[[ EXERCISE DATA, beginning ]]
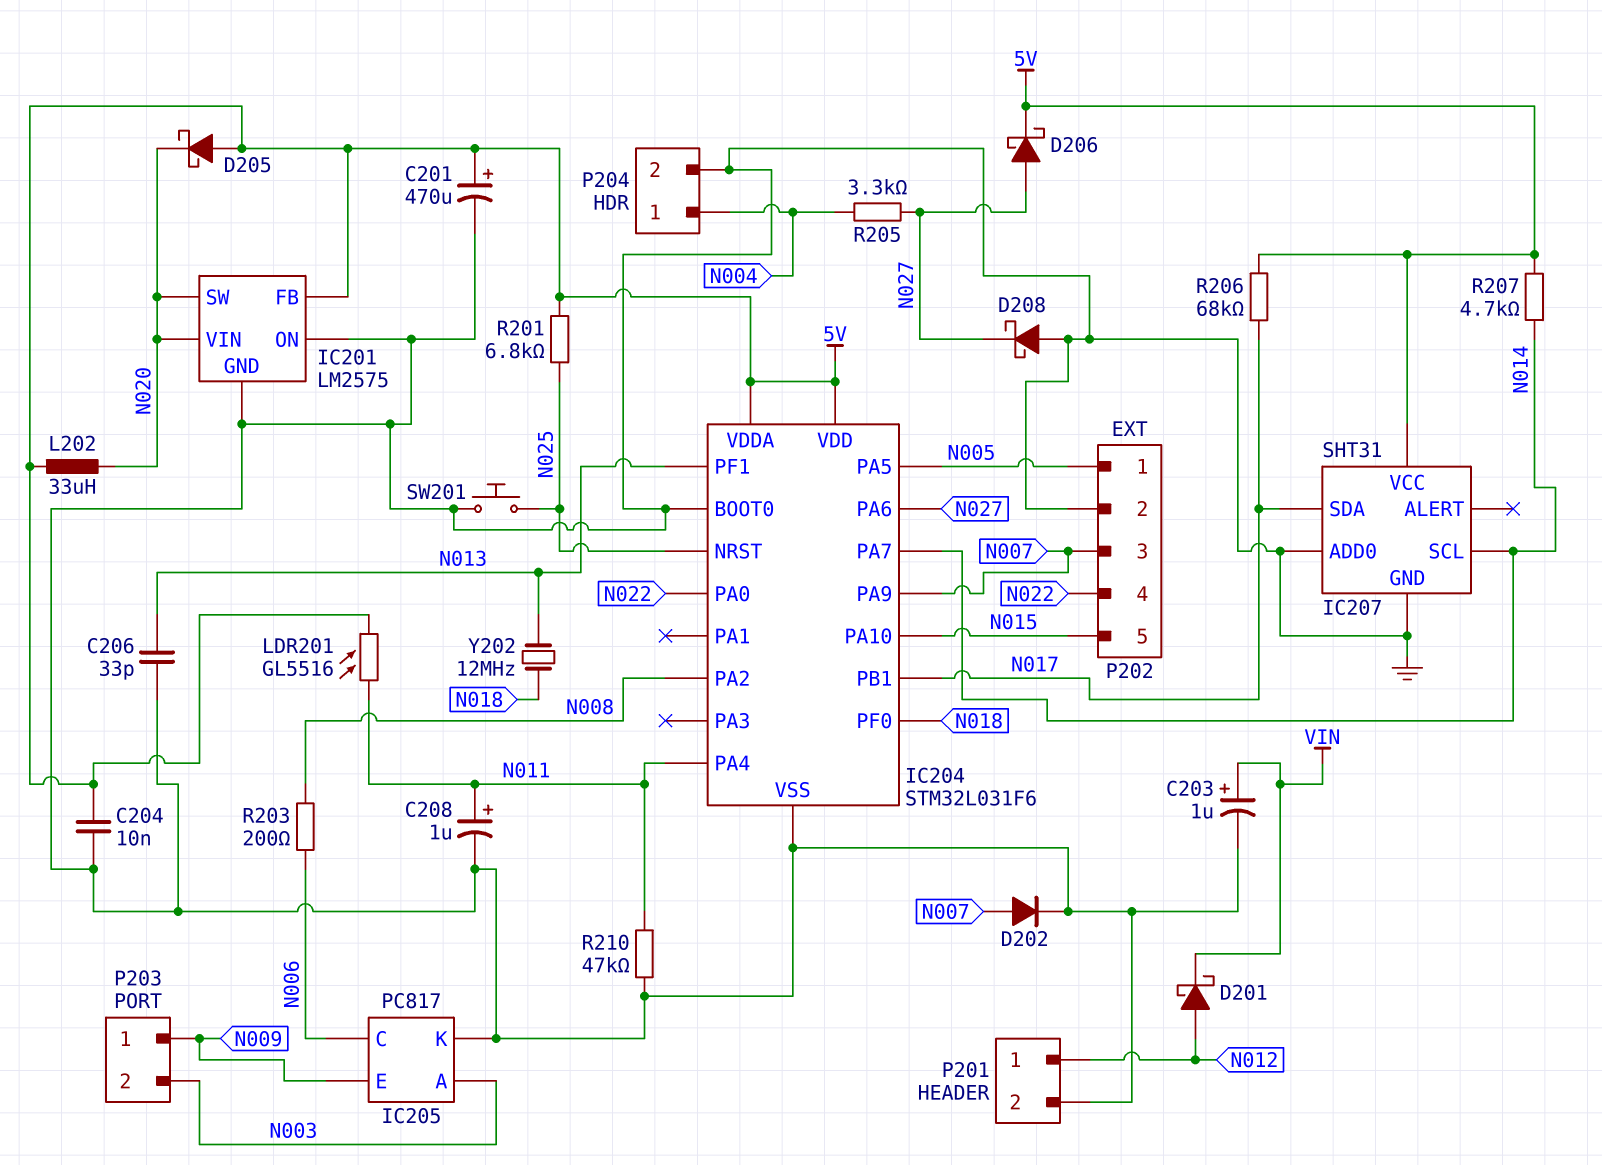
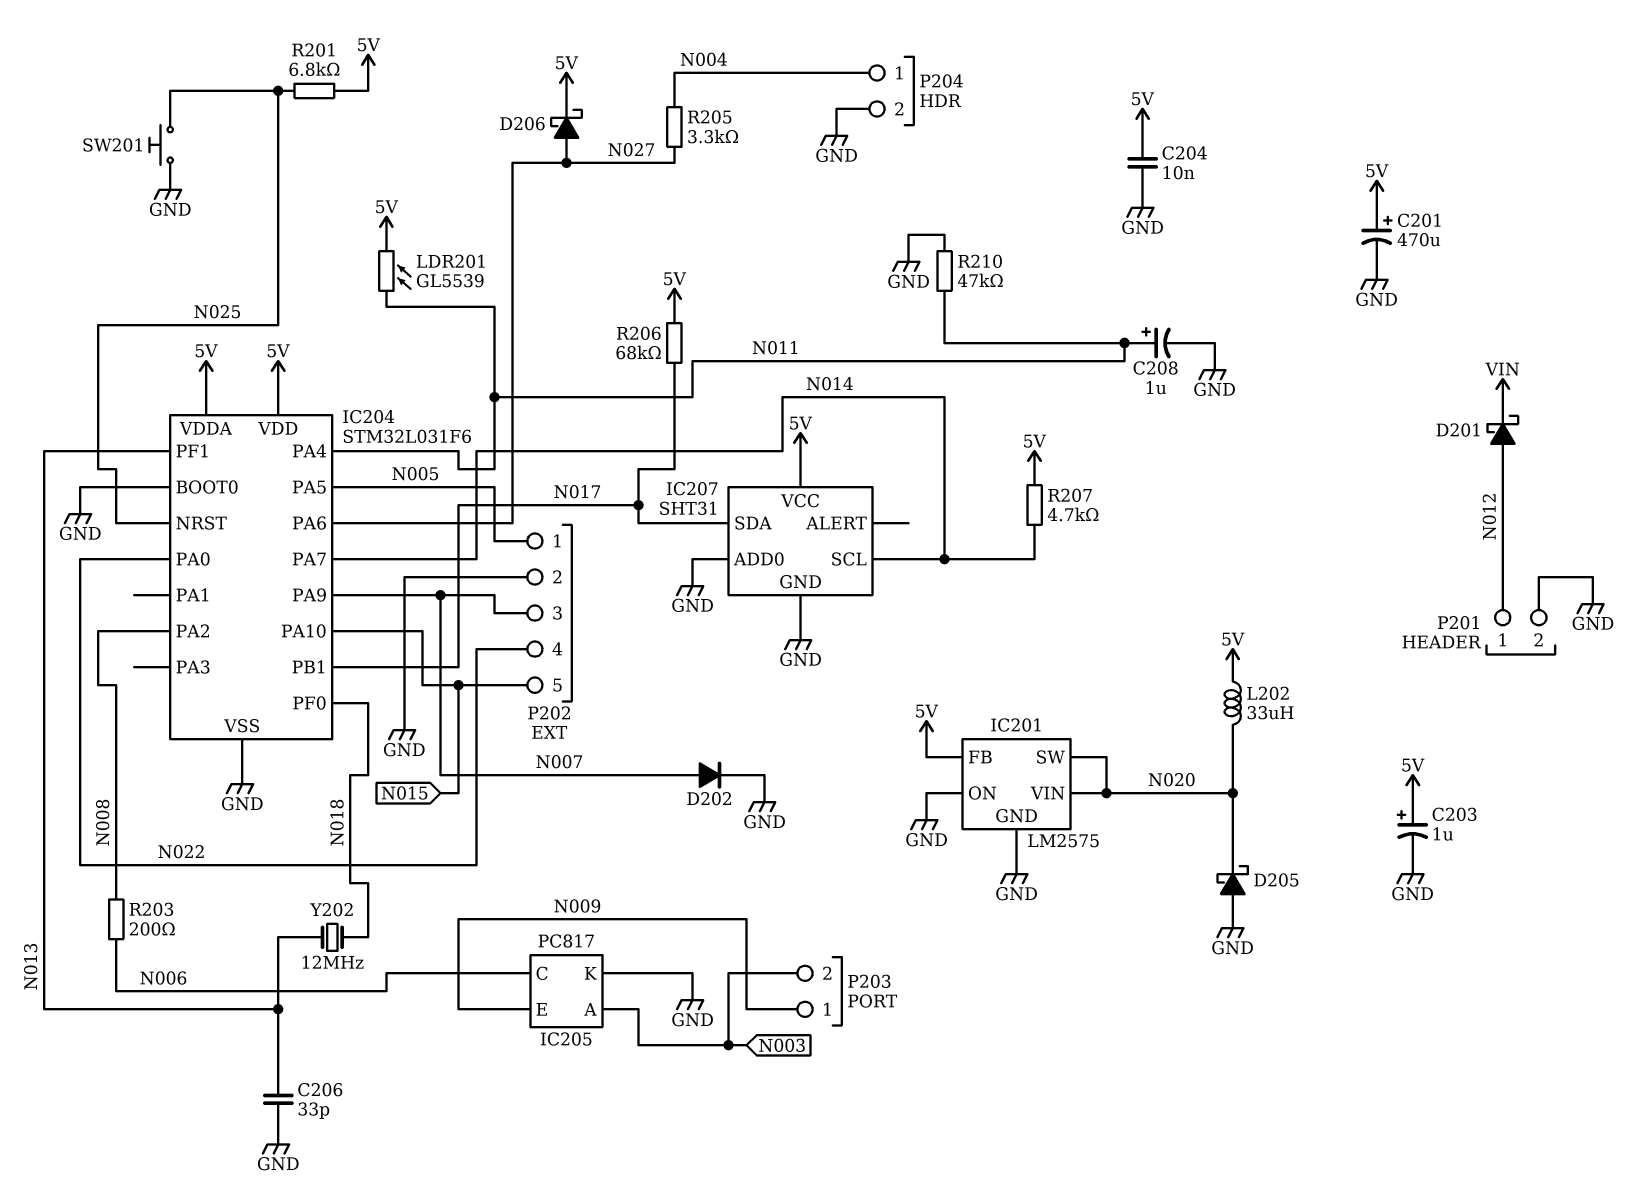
C203: 1uF (plus VIN, minus GND) -> 1uF (plus 5V, minus GND)
D205: schottky (A 5V, K N020) -> schottky (A GND, K N020)
D208: schottky (A GND, K N027) -> none
LDR201: GL5516 (5V, N011) -> GL5539 (5V, N011)

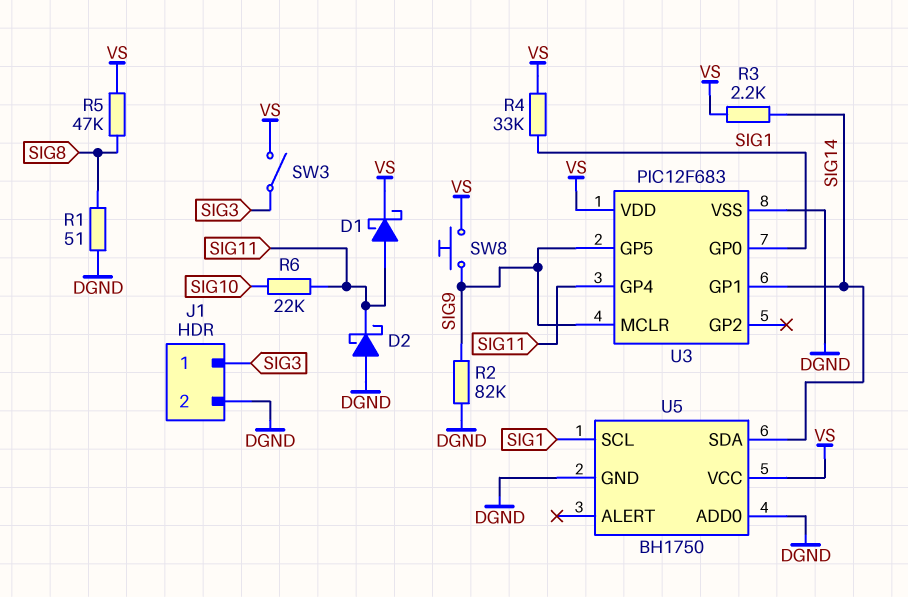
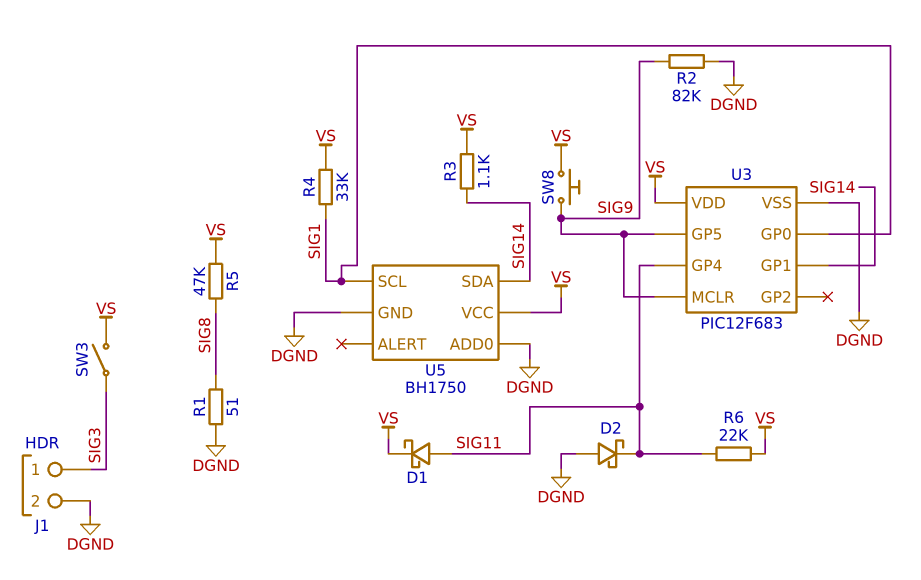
R3: 2.2k (SIG14, VS) -> 1.1k (SIG14, VS)
R6: 22k (SIG10, SIG11) -> 22k (SIG11, VS)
[[ EXERCISE DATA, end ]]
## DESCRIPTION OF THE TASK:
Write out again, word for word, the lines from the one holding "D205: schottky (A" through the final line of the listing, including both ends but no pictures.

## RESULT OF THIS EXERCISE:
D205: schottky (A 5V, K N020) -> schottky (A GND, K N020)
D208: schottky (A GND, K N027) -> none
LDR201: GL5516 (5V, N011) -> GL5539 (5V, N011)

R3: 2.2k (SIG14, VS) -> 1.1k (SIG14, VS)
R6: 22k (SIG10, SIG11) -> 22k (SIG11, VS)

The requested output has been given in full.